(Beginning of DATA FOR PROCESSING)

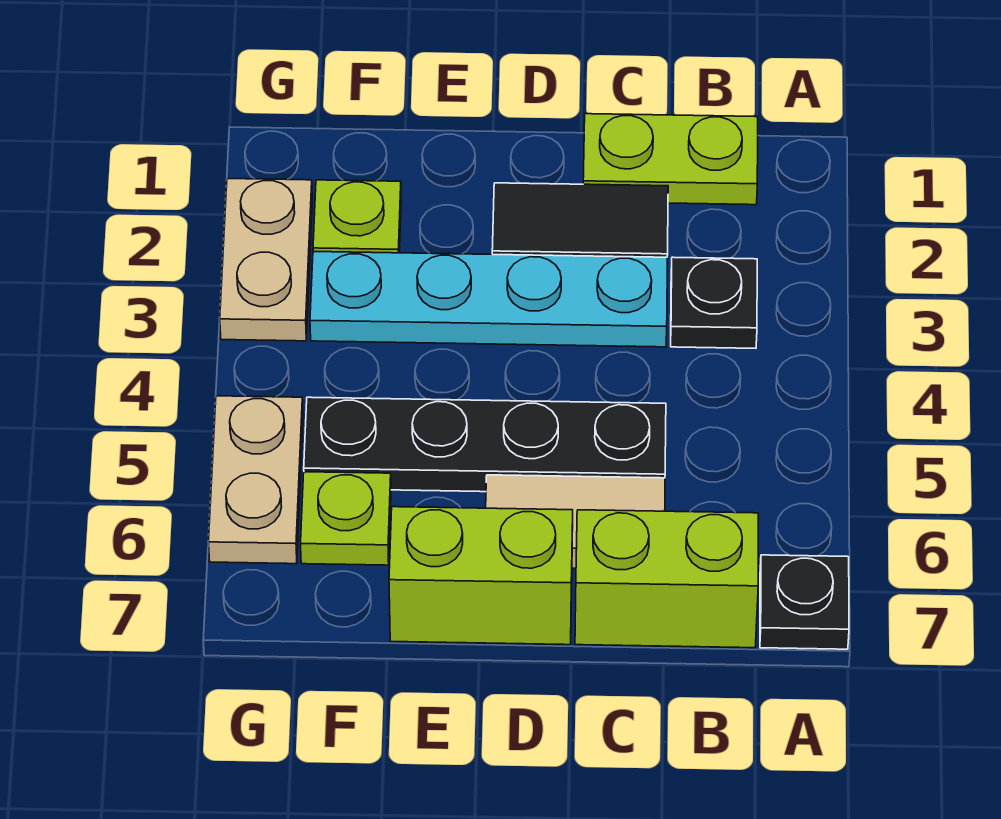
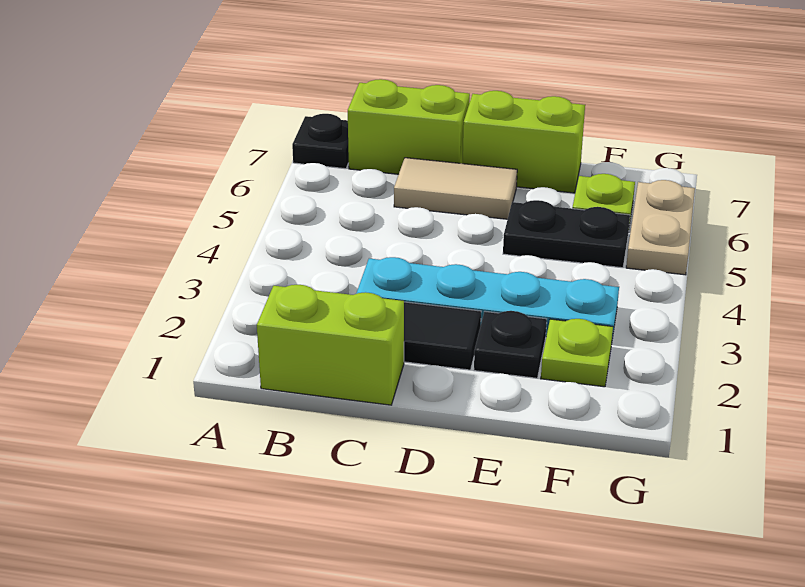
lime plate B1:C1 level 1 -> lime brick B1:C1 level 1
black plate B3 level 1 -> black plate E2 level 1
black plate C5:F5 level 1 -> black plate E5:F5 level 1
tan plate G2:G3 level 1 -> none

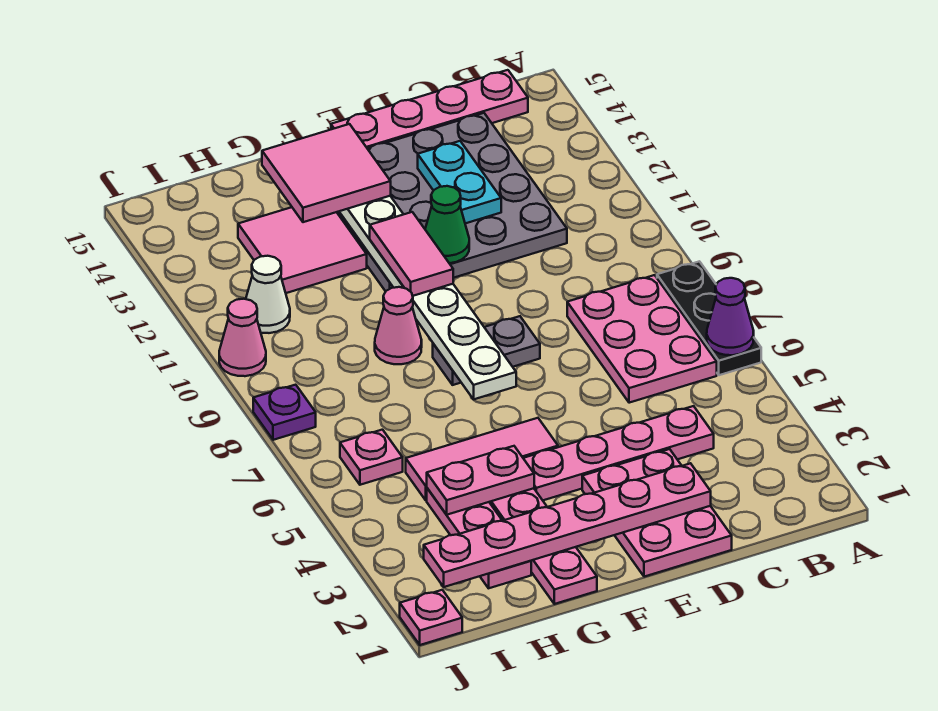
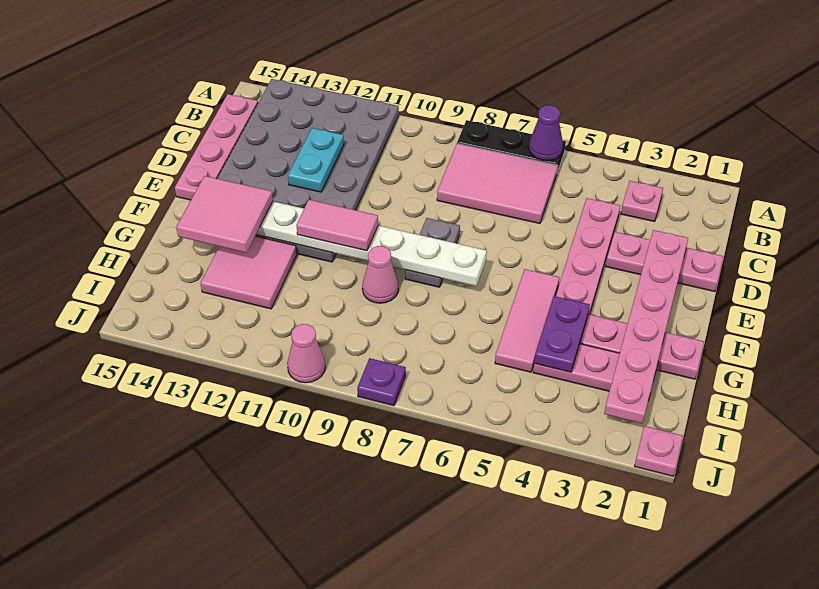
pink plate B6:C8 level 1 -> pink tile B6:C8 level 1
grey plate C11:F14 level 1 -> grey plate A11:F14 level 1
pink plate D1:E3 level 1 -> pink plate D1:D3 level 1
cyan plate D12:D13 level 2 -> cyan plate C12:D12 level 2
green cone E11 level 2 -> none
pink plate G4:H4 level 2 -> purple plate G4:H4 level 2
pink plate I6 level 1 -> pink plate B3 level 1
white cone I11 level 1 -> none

(End of DATA FOR PROCESSING)

Please output every record above exactly. Leave the pictures out.

SOLUTION FOR THIS EXERCISE:
lime plate B1:C1 level 1 -> lime brick B1:C1 level 1
black plate B3 level 1 -> black plate E2 level 1
black plate C5:F5 level 1 -> black plate E5:F5 level 1
tan plate G2:G3 level 1 -> none

pink plate B6:C8 level 1 -> pink tile B6:C8 level 1
grey plate C11:F14 level 1 -> grey plate A11:F14 level 1
pink plate D1:E3 level 1 -> pink plate D1:D3 level 1
cyan plate D12:D13 level 2 -> cyan plate C12:D12 level 2
green cone E11 level 2 -> none
pink plate G4:H4 level 2 -> purple plate G4:H4 level 2
pink plate I6 level 1 -> pink plate B3 level 1
white cone I11 level 1 -> none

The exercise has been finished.